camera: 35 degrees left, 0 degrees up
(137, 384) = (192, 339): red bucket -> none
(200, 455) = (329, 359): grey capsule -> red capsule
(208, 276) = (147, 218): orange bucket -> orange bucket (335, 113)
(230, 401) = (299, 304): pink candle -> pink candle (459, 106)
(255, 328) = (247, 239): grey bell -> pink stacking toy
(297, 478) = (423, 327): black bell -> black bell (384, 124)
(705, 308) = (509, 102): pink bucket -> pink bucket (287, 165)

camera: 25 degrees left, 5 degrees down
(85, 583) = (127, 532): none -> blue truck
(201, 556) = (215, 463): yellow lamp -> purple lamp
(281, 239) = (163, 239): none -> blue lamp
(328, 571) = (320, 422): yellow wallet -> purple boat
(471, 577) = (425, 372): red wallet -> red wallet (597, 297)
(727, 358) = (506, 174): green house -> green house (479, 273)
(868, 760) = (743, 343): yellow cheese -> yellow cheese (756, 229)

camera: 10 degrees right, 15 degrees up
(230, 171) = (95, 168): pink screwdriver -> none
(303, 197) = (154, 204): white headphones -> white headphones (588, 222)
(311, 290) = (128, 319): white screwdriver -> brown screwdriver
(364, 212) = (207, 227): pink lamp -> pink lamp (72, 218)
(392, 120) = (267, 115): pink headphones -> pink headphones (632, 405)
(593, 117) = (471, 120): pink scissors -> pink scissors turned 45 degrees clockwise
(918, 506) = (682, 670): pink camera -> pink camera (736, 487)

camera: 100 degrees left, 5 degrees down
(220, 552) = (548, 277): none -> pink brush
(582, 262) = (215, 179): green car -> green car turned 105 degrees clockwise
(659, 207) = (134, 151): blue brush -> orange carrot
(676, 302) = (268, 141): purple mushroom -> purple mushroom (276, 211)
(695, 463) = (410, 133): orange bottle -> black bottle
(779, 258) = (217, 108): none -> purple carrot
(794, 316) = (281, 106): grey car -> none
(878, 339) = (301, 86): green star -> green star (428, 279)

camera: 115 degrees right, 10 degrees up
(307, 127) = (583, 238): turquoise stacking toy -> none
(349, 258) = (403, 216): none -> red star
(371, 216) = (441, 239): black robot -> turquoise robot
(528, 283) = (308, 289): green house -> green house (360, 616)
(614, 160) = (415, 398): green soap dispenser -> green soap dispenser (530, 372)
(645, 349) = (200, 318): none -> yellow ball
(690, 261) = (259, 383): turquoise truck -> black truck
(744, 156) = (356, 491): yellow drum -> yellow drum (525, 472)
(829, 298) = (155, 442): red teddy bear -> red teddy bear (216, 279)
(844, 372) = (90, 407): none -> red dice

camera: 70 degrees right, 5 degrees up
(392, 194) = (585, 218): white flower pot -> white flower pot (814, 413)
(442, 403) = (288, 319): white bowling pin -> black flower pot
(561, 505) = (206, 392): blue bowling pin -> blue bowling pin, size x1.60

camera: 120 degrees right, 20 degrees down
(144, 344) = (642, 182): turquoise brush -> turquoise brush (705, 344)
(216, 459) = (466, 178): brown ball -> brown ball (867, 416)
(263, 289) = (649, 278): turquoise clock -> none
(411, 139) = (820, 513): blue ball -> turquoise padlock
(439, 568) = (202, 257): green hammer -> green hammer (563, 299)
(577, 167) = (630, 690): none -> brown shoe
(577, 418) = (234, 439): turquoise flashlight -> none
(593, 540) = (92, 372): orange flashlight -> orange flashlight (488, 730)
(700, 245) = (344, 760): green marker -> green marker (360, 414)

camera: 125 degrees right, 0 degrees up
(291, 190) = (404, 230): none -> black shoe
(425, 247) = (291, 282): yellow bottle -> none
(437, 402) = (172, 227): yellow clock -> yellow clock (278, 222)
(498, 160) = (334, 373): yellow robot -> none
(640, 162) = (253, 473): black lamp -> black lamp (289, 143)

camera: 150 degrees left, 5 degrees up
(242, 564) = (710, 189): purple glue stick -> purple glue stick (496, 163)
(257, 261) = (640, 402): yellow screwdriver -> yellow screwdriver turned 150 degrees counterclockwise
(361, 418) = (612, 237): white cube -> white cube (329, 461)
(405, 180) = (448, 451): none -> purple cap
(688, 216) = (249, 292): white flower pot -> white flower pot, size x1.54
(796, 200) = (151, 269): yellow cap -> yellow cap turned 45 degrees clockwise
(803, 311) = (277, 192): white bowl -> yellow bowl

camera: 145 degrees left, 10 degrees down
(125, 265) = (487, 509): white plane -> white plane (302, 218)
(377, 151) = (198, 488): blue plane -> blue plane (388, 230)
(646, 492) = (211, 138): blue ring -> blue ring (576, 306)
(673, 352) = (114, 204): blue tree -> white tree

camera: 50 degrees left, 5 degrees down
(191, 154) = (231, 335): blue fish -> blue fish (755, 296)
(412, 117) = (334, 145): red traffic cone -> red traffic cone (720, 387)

● **TASK PROMPT**
Return the entries above unchanged, starting at the first line and stopping after the line with "camera: 10 degrees right, 15 degrees up".

● **EXPECTED ANSWER**
camera: 35 degrees left, 0 degrees up
(137, 384) = (192, 339): red bucket -> none
(200, 455) = (329, 359): grey capsule -> red capsule
(208, 276) = (147, 218): orange bucket -> orange bucket (335, 113)
(230, 401) = (299, 304): pink candle -> pink candle (459, 106)
(255, 328) = (247, 239): grey bell -> pink stacking toy
(297, 478) = (423, 327): black bell -> black bell (384, 124)
(705, 308) = (509, 102): pink bucket -> pink bucket (287, 165)

camera: 25 degrees left, 5 degrees down
(85, 583) = (127, 532): none -> blue truck
(201, 556) = (215, 463): yellow lamp -> purple lamp
(281, 239) = (163, 239): none -> blue lamp
(328, 571) = (320, 422): yellow wallet -> purple boat
(471, 577) = (425, 372): red wallet -> red wallet (597, 297)
(727, 358) = (506, 174): green house -> green house (479, 273)
(868, 760) = (743, 343): yellow cheese -> yellow cheese (756, 229)

camera: 10 degrees right, 15 degrees up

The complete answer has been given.